## Begin

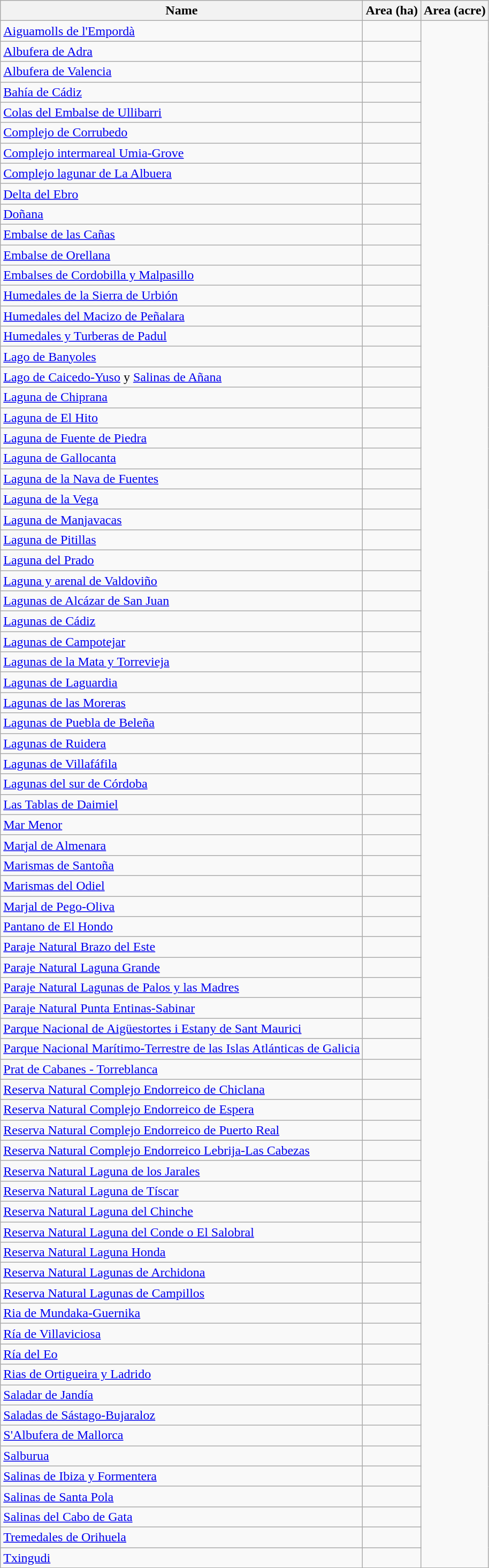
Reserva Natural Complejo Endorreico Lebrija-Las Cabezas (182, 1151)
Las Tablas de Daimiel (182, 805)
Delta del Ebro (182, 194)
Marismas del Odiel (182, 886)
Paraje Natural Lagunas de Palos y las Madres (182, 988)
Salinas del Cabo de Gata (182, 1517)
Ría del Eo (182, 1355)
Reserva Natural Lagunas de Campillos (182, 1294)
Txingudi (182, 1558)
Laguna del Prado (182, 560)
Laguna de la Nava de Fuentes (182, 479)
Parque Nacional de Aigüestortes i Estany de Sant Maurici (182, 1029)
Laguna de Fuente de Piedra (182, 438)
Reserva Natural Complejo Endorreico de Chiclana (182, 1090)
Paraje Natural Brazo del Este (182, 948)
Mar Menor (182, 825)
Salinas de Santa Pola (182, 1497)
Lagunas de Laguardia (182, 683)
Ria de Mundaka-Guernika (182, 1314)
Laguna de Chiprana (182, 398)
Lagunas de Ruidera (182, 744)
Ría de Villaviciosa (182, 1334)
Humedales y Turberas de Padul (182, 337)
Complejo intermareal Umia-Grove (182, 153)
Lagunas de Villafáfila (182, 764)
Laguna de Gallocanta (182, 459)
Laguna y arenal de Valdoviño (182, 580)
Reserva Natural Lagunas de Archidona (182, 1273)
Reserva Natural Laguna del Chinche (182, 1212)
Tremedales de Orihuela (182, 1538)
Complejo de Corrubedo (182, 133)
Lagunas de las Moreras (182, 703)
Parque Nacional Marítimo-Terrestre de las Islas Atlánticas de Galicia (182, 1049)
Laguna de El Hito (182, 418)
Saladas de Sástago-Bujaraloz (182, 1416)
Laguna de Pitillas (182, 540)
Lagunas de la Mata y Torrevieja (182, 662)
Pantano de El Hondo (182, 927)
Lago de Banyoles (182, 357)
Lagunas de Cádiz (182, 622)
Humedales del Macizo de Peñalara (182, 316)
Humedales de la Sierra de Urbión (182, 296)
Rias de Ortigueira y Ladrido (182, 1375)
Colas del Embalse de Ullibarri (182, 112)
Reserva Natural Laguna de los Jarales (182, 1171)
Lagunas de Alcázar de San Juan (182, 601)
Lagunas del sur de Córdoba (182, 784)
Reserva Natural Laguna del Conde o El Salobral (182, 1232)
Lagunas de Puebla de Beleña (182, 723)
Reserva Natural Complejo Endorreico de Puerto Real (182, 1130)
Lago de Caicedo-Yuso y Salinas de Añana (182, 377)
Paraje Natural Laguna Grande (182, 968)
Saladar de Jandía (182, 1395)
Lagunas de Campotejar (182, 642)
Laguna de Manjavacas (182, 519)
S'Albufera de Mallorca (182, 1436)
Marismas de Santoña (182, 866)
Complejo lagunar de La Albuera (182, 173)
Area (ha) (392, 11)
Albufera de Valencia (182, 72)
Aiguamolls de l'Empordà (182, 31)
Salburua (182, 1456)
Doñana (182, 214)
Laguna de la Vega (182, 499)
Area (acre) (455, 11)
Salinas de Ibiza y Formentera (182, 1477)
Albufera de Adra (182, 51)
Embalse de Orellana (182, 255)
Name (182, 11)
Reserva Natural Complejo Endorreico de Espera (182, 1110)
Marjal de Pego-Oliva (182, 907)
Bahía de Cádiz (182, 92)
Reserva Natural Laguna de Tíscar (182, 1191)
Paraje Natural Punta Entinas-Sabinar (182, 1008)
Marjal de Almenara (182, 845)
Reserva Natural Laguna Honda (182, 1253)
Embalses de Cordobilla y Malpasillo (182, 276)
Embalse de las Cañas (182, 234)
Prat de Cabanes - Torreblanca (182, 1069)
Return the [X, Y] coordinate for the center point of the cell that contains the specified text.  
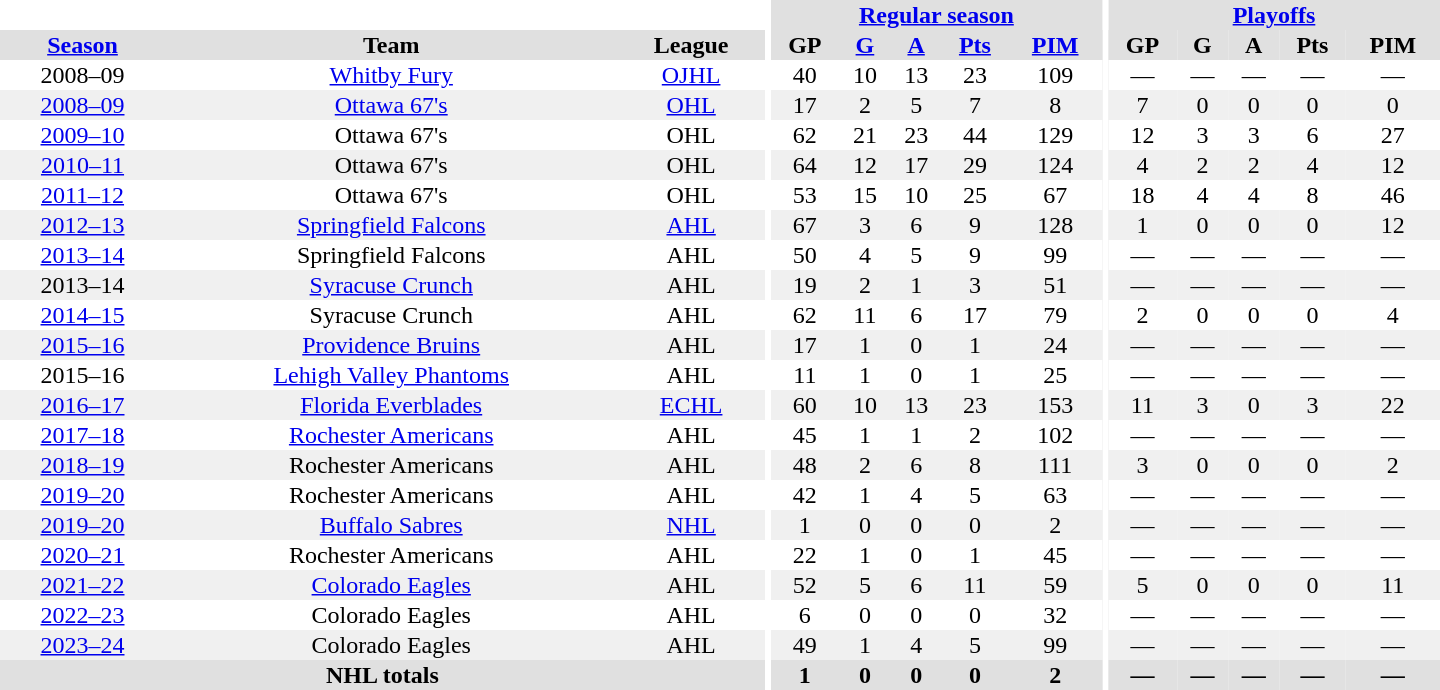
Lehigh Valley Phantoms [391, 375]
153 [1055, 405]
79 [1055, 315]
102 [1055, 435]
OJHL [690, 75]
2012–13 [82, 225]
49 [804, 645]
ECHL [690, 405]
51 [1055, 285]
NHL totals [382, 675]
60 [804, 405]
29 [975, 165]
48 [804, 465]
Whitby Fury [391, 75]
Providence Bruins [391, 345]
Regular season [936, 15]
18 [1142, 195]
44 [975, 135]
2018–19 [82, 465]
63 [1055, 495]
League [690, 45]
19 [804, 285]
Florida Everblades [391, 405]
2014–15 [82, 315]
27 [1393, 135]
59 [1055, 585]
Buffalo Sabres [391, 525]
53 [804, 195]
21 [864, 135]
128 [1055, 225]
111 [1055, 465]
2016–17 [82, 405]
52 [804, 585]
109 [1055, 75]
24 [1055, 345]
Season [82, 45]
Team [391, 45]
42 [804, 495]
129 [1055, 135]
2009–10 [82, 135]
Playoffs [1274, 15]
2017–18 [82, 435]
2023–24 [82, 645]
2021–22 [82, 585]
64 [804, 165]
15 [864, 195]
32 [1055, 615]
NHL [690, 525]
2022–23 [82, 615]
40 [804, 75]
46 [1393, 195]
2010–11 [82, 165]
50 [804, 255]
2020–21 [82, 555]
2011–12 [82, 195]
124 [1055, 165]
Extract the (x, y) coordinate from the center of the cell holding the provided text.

## End

* [What to work on]: Retype the stretch of the records from the line containing "Lehigh Valley Phantoms [391, 375]" through the line containing "2009–10 [82, 135]", including both of those lines, with every character kept the same.

* [Task result]:
Lehigh Valley Phantoms [391, 375]
153 [1055, 405]
79 [1055, 315]
102 [1055, 435]
OJHL [690, 75]
2012–13 [82, 225]
49 [804, 645]
ECHL [690, 405]
51 [1055, 285]
NHL totals [382, 675]
60 [804, 405]
29 [975, 165]
48 [804, 465]
Whitby Fury [391, 75]
Providence Bruins [391, 345]
Regular season [936, 15]
18 [1142, 195]
44 [975, 135]
2018–19 [82, 465]
63 [1055, 495]
League [690, 45]
19 [804, 285]
Florida Everblades [391, 405]
2014–15 [82, 315]
27 [1393, 135]
59 [1055, 585]
Buffalo Sabres [391, 525]
53 [804, 195]
21 [864, 135]
128 [1055, 225]
111 [1055, 465]
2016–17 [82, 405]
52 [804, 585]
109 [1055, 75]
24 [1055, 345]
Season [82, 45]
Team [391, 45]
42 [804, 495]
129 [1055, 135]
2009–10 [82, 135]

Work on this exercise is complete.